WHAT YOU HAVE TO DO: Within the data that follows, set down exactly the lines from the one containing "green brick A6:C6" through the one containing "none -> black plate G6:H7 level 1", both ends included.

DATASET CONTENT:
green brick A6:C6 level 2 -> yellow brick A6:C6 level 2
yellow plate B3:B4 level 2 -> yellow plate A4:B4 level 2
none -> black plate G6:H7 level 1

---

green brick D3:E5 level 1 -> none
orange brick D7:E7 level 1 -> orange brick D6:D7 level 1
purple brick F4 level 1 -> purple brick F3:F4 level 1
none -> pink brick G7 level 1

...

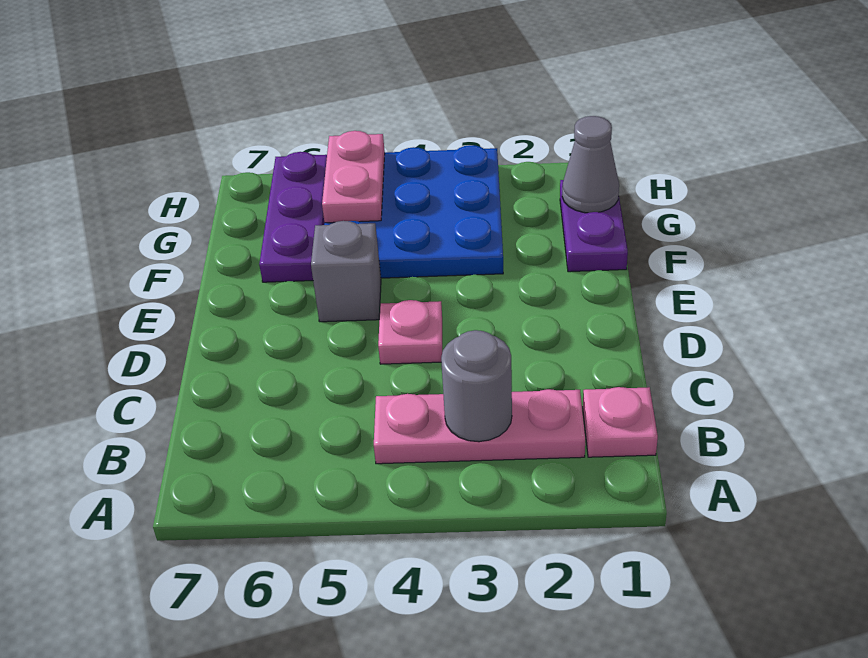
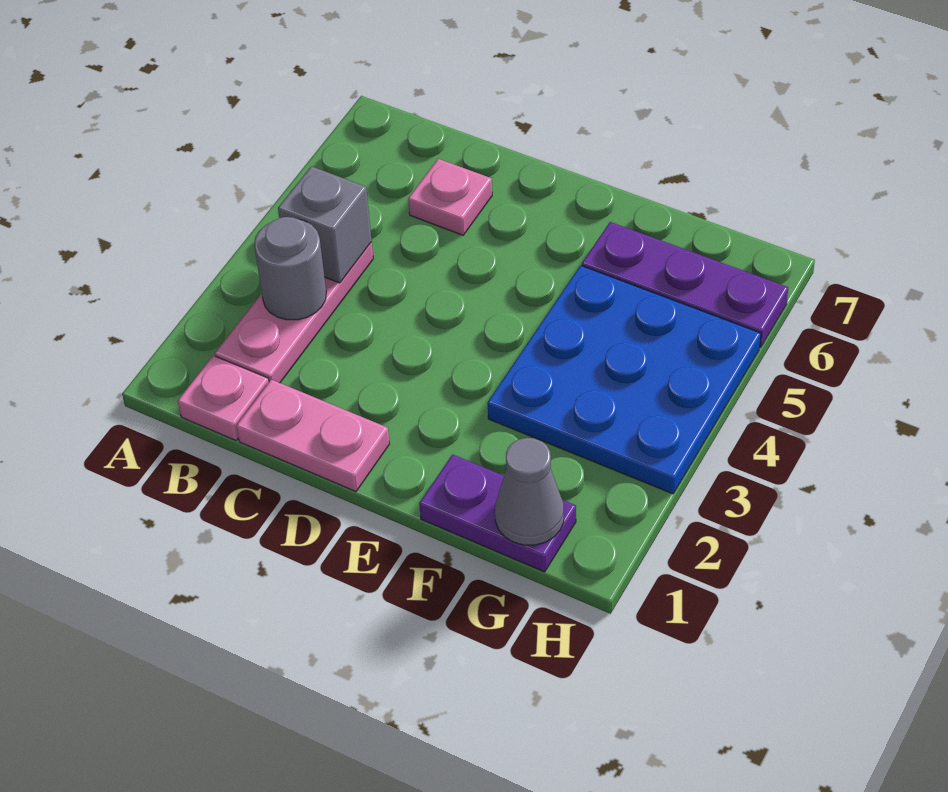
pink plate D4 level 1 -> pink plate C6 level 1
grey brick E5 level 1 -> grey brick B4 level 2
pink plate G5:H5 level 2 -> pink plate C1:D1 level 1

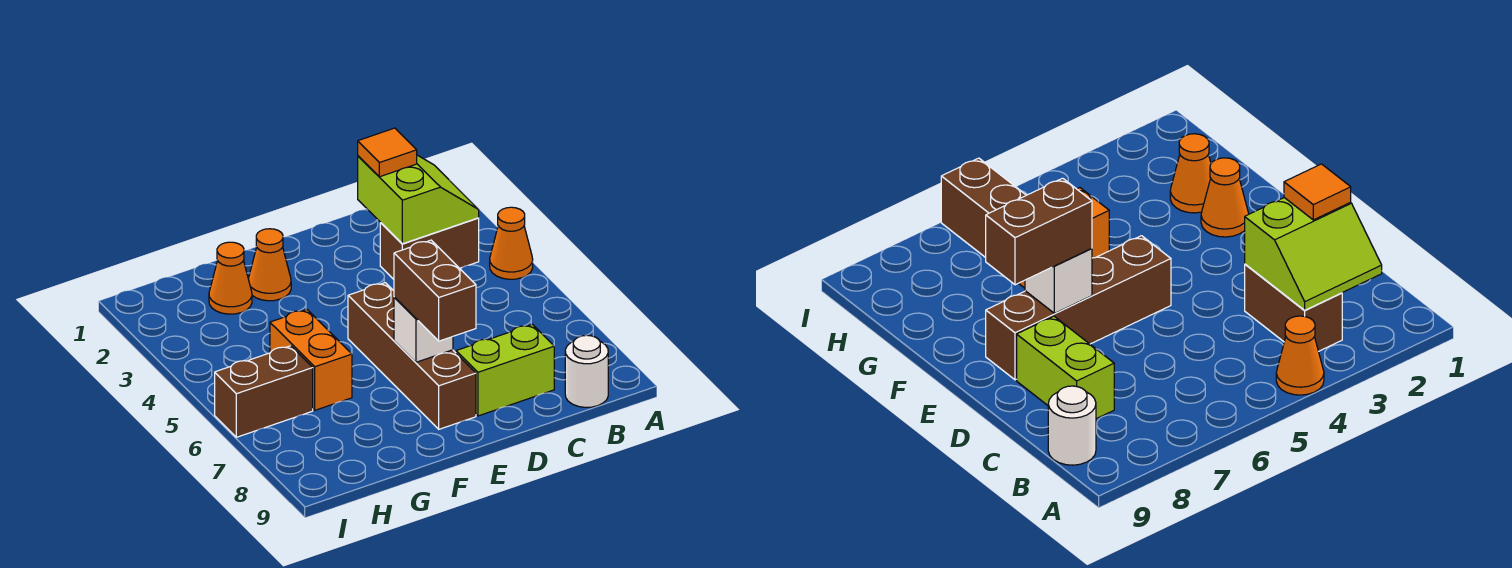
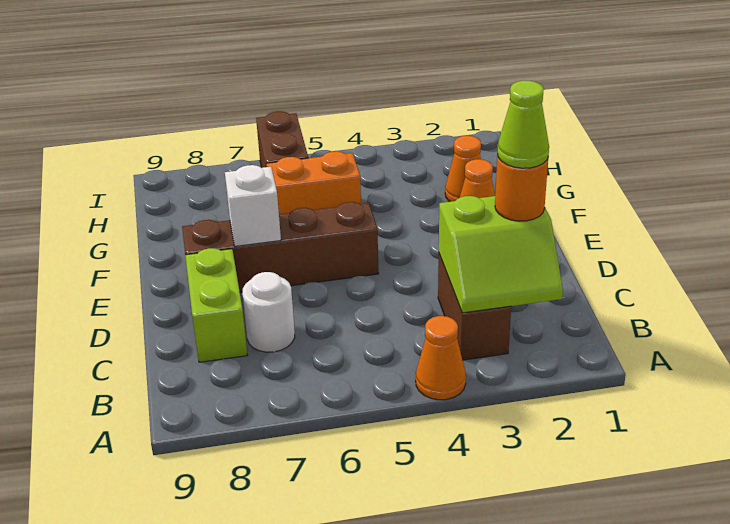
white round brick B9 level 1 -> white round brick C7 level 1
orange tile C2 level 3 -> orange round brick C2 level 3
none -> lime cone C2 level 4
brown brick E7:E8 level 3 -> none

THE COMPLETED TASK:
green brick A6:C6 level 2 -> yellow brick A6:C6 level 2
yellow plate B3:B4 level 2 -> yellow plate A4:B4 level 2
none -> black plate G6:H7 level 1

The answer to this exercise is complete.